About this task:
Find the line with "20, 33, 62>" in the entries below, then reproduce it and every line after it down to and including the line with "camera: 135 degrees right, 30 degrees up", exactly.

Task material:
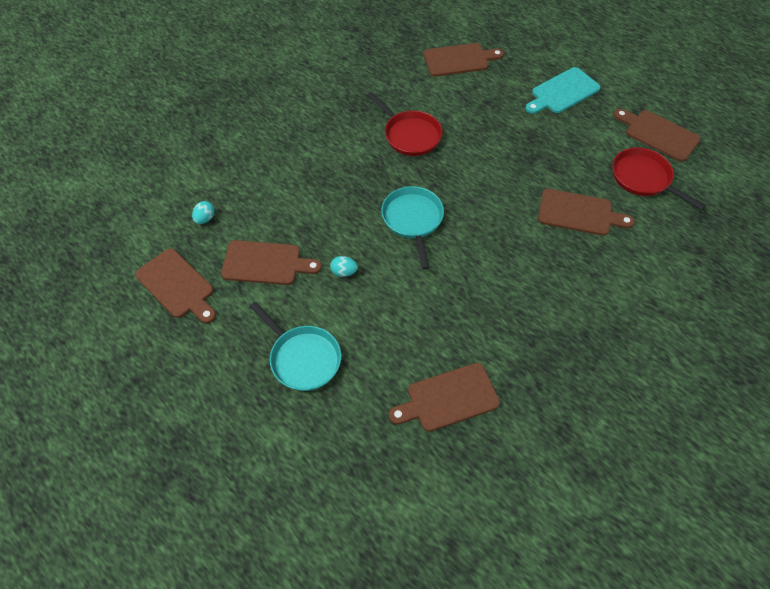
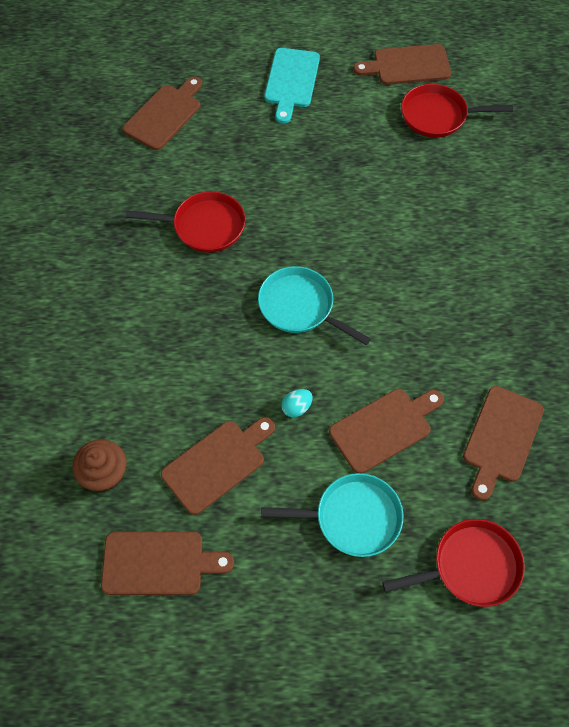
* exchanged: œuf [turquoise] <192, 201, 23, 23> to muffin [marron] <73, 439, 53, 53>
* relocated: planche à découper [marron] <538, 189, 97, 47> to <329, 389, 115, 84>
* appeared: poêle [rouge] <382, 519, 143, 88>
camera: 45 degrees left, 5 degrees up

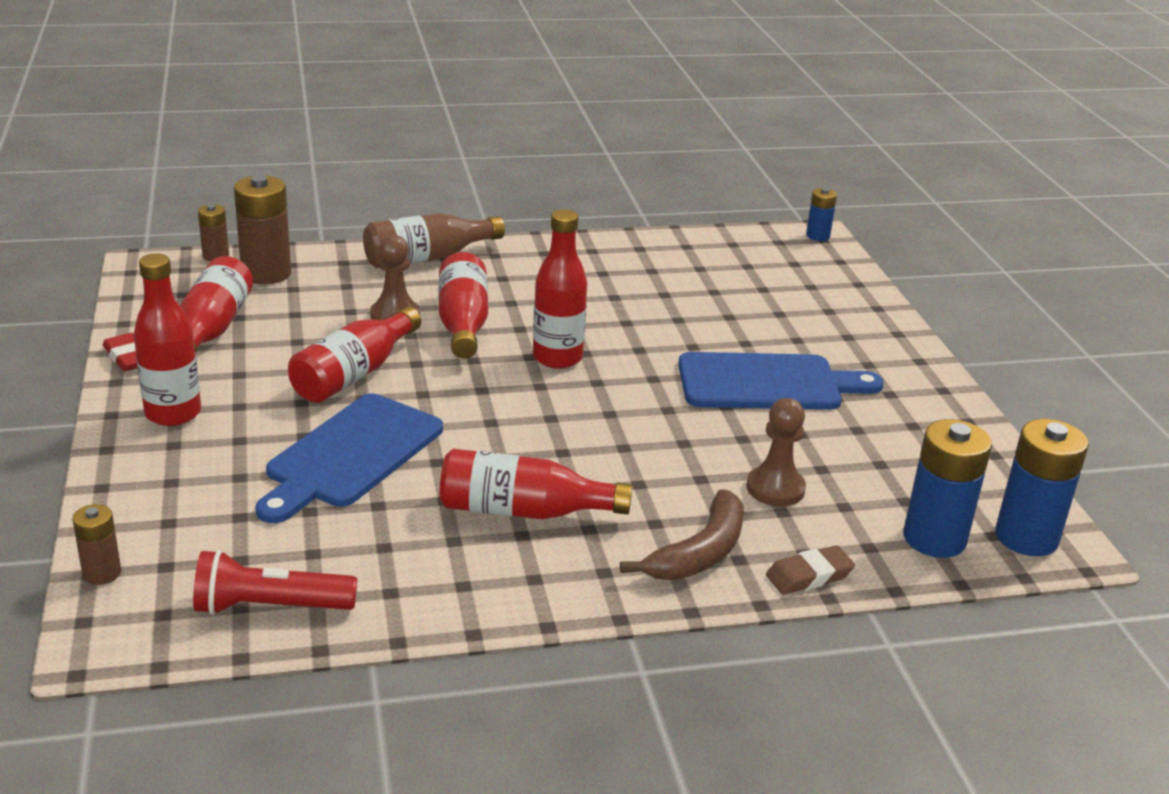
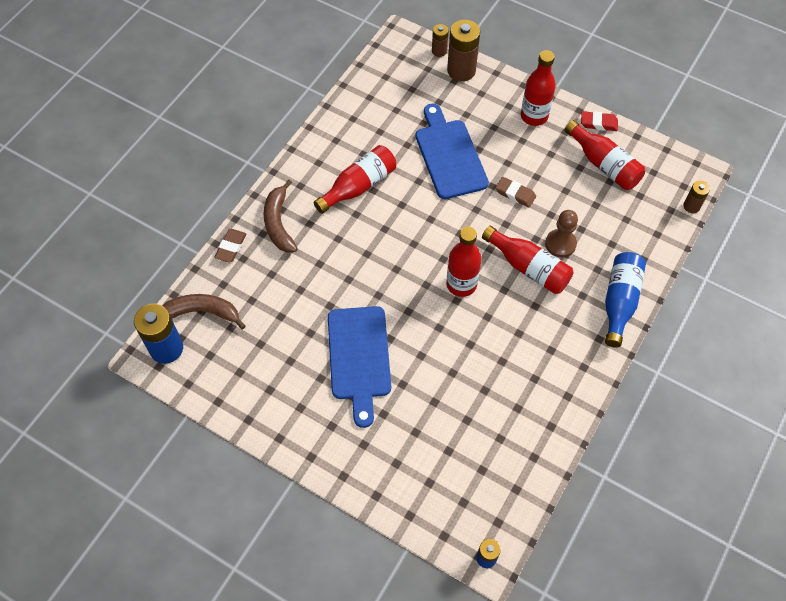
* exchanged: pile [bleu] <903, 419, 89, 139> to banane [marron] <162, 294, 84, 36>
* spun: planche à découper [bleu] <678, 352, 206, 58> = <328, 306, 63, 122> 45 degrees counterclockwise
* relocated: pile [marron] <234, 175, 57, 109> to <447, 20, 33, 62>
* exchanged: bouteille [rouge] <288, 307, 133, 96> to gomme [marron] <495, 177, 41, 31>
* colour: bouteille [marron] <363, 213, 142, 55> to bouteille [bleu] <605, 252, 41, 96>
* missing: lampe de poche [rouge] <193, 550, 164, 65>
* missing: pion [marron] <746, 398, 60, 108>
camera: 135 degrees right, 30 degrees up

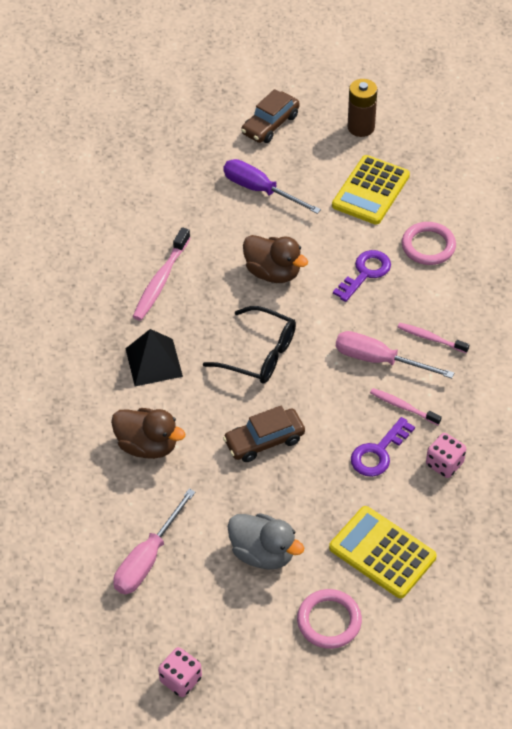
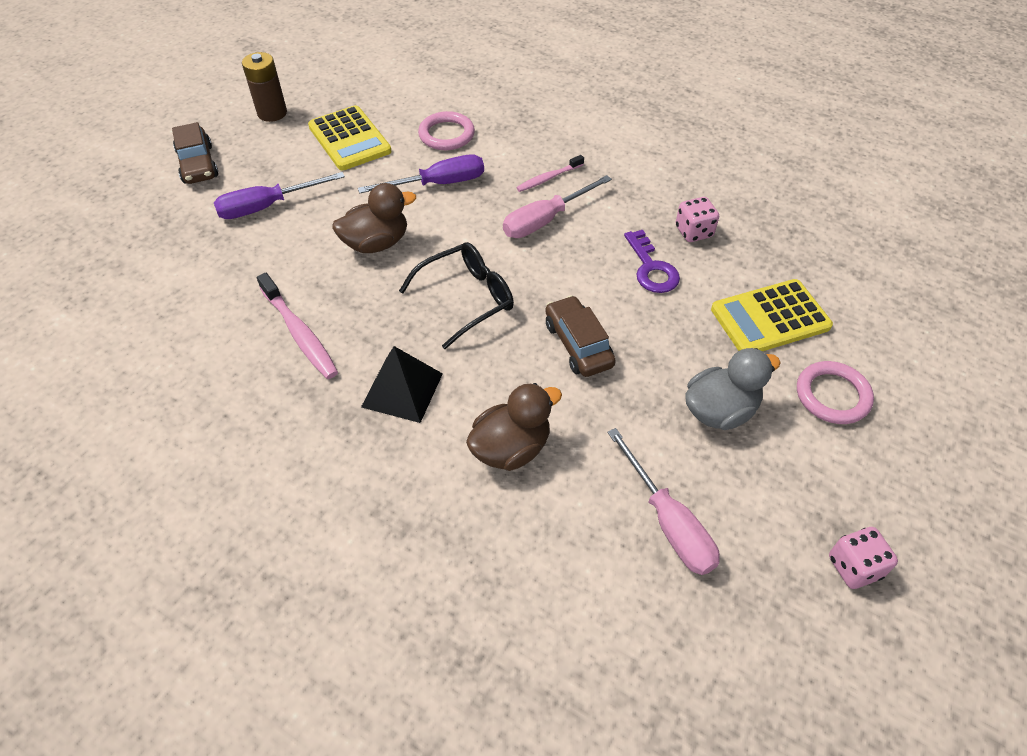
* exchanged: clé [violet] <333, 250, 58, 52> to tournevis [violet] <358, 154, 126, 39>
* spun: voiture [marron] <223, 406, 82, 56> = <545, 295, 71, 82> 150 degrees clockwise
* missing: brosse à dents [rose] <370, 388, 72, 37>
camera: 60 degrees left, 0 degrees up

Exercise response:
* relocated: pile [marron] <234, 175, 57, 109> to <447, 20, 33, 62>
* exchanged: bouteille [rouge] <288, 307, 133, 96> to gomme [marron] <495, 177, 41, 31>
* colour: bouteille [marron] <363, 213, 142, 55> to bouteille [bleu] <605, 252, 41, 96>
* missing: lampe de poche [rouge] <193, 550, 164, 65>
* missing: pion [marron] <746, 398, 60, 108>
camera: 135 degrees right, 30 degrees up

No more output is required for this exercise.